● INFORMATION GIVEN:
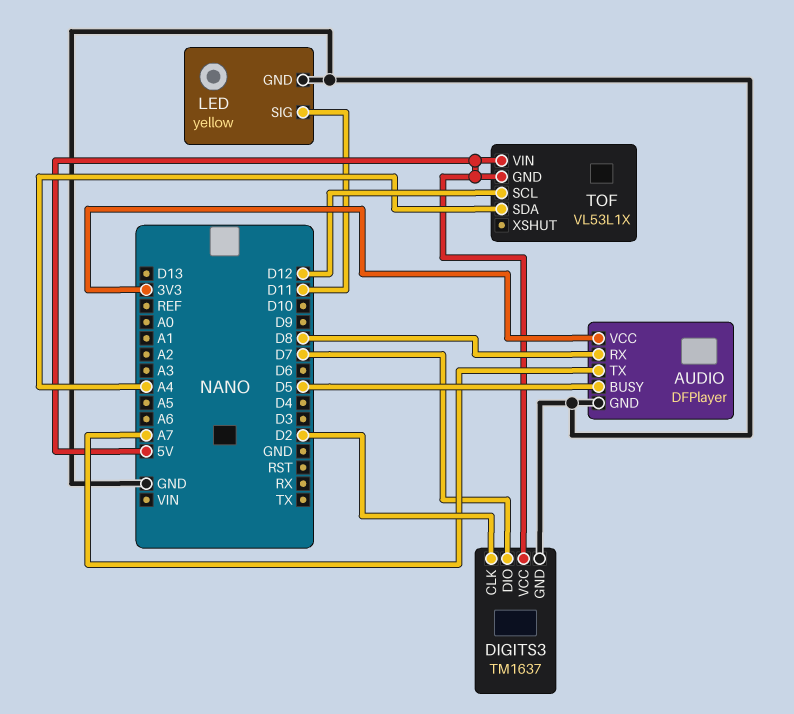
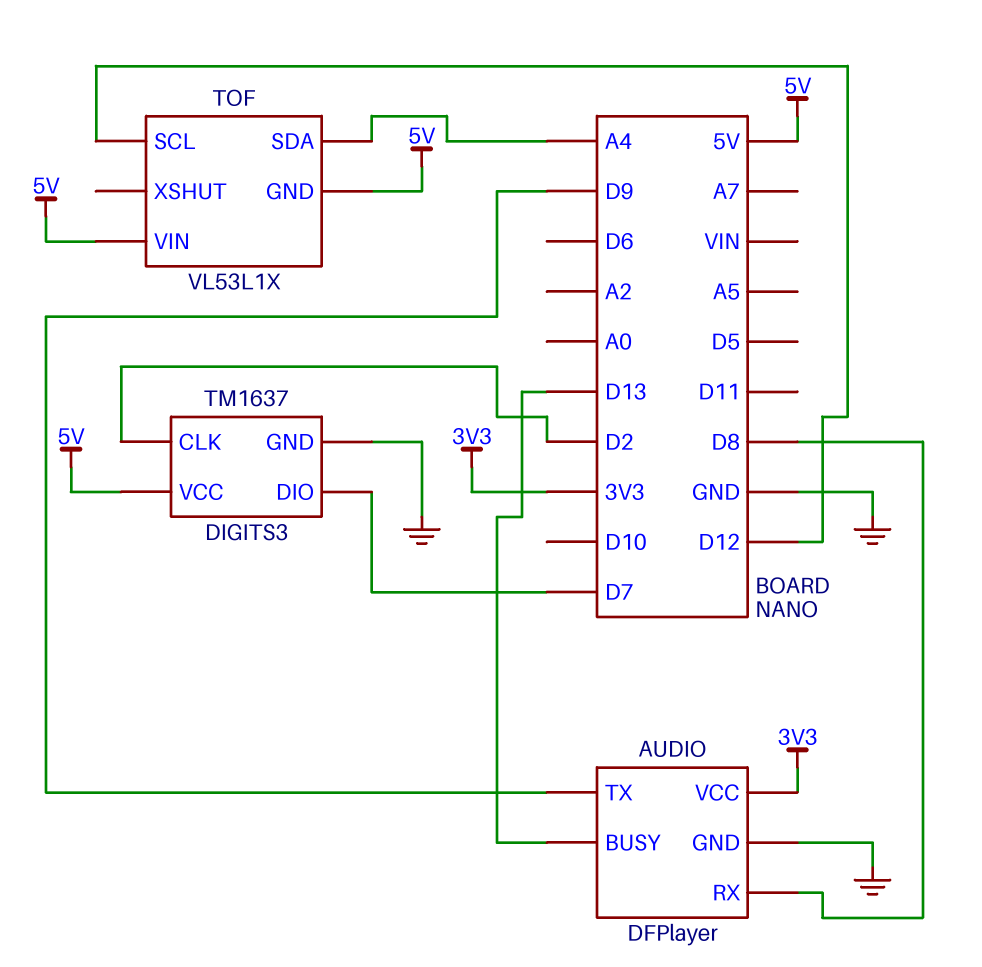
AUDIO pin BUSY: D5 -> D13
AUDIO pin TX: A7 -> D9
LED: yellow -> none
LED pin GND: GND -> none
LED pin SIG: D11 -> none

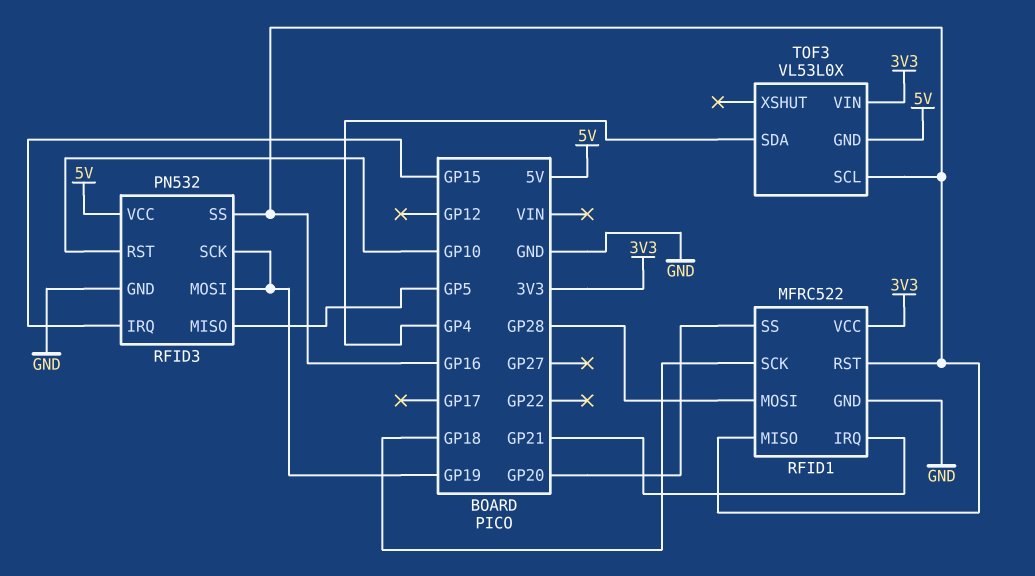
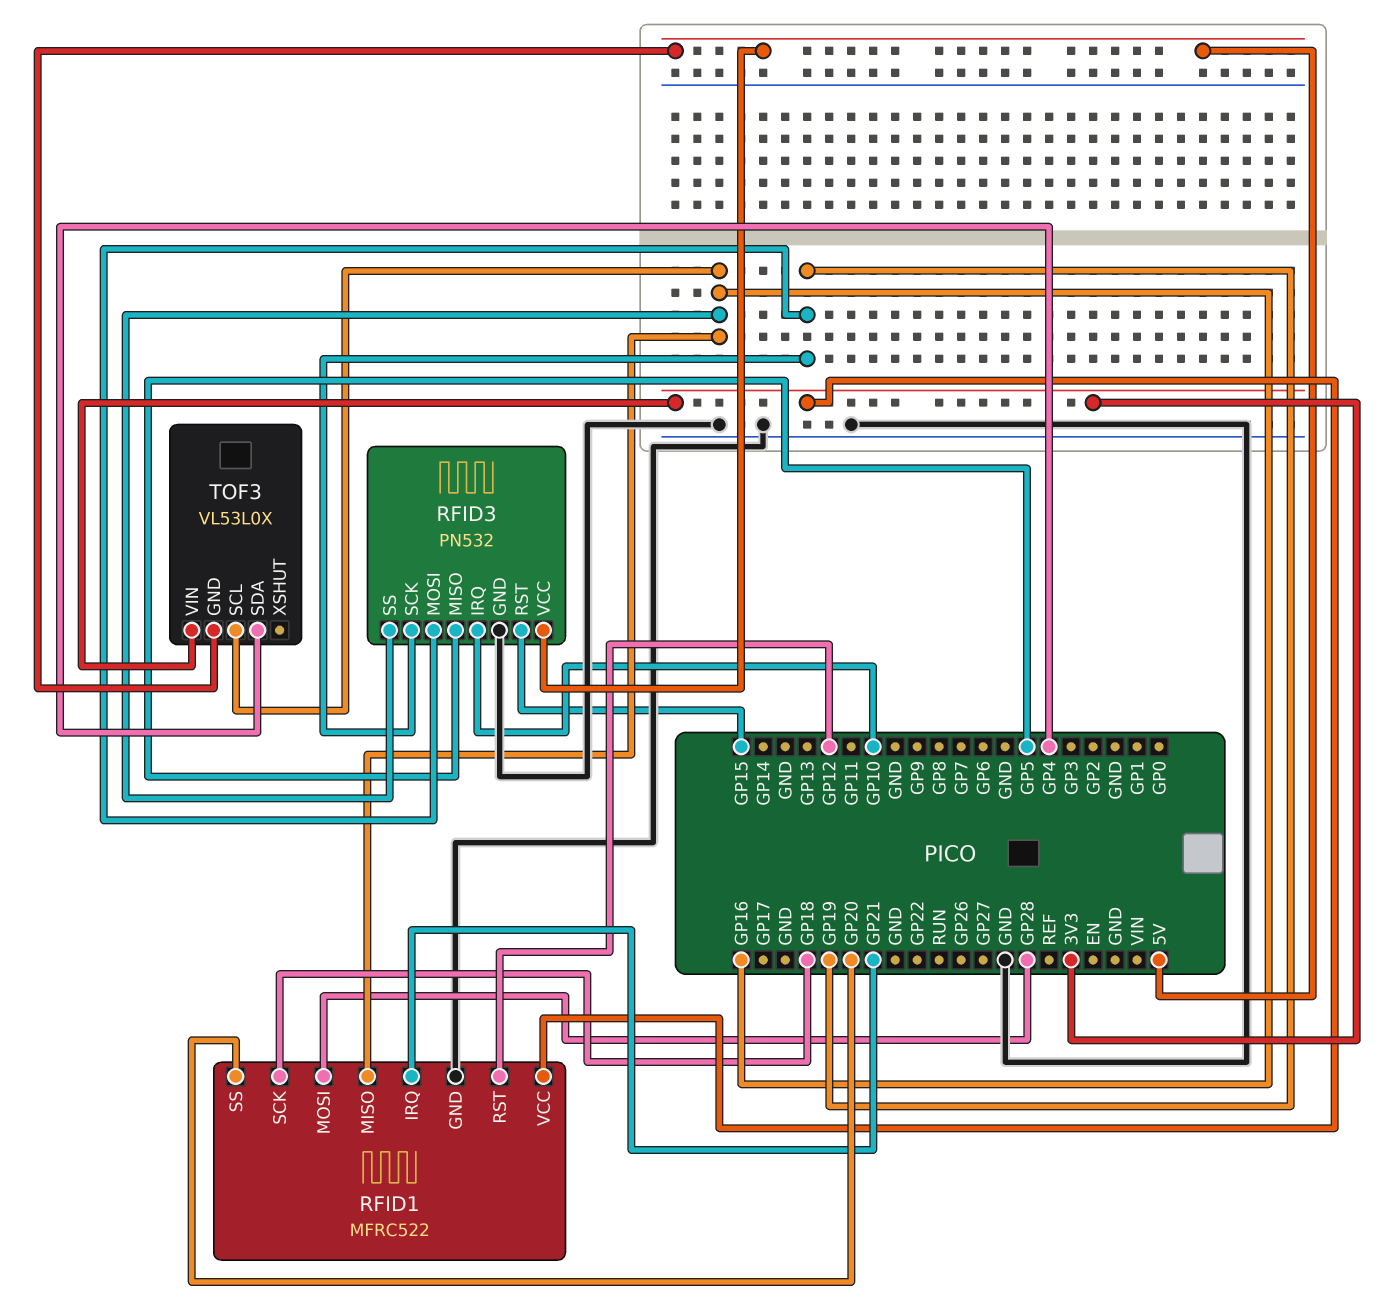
RFID1 pin RST: GP16 -> GP12
RFID3 pin IRQ: GP15 -> GP10
RFID3 pin RST: GP10 -> GP15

● ASSIGNMENT: If an entry above contains a picture, leave that picture out and copy everything else exactly.

● RESPONSE TO THIS EXERCISE:
AUDIO pin BUSY: D5 -> D13
AUDIO pin TX: A7 -> D9
LED: yellow -> none
LED pin GND: GND -> none
LED pin SIG: D11 -> none

RFID1 pin RST: GP16 -> GP12
RFID3 pin IRQ: GP15 -> GP10
RFID3 pin RST: GP10 -> GP15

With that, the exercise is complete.